Scene change data
_ _ _ _ _ _ _

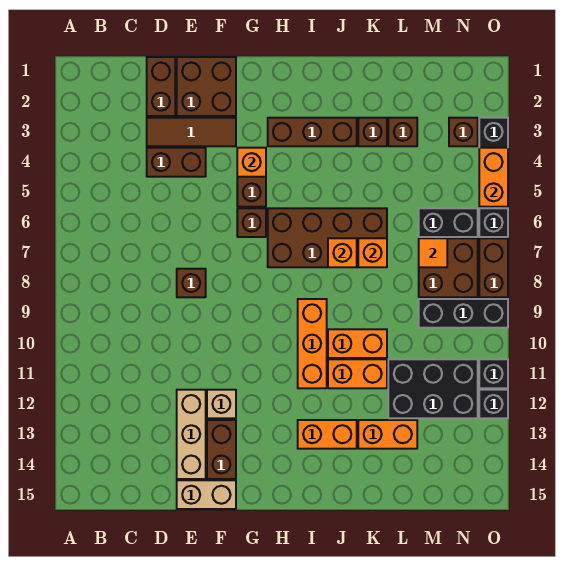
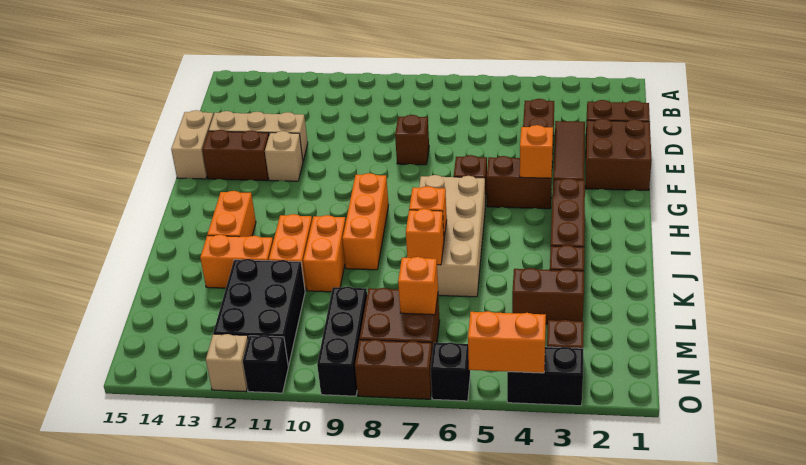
brown brick H6:K7 level 1 -> tan brick H6:K7 level 1
orange brick I9:I11 level 1 -> orange brick H9:J9 level 1
orange brick K13:L13 level 1 -> orange brick K12:K13 level 1
brown brick L3 level 1 -> brown brick L3:L4 level 1
black brick M6:N6 level 1 -> none
orange tile M7 level 2 -> orange brick M7 level 2
black brick O12 level 1 -> tan brick O12 level 1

_ _ _ _ _ _ _

#### [EXERCISE DIRECTIONS]
Only a number is wanted here: the count of lines in the data that contain the string "black".

#### [EXERCISE ANSWER]
2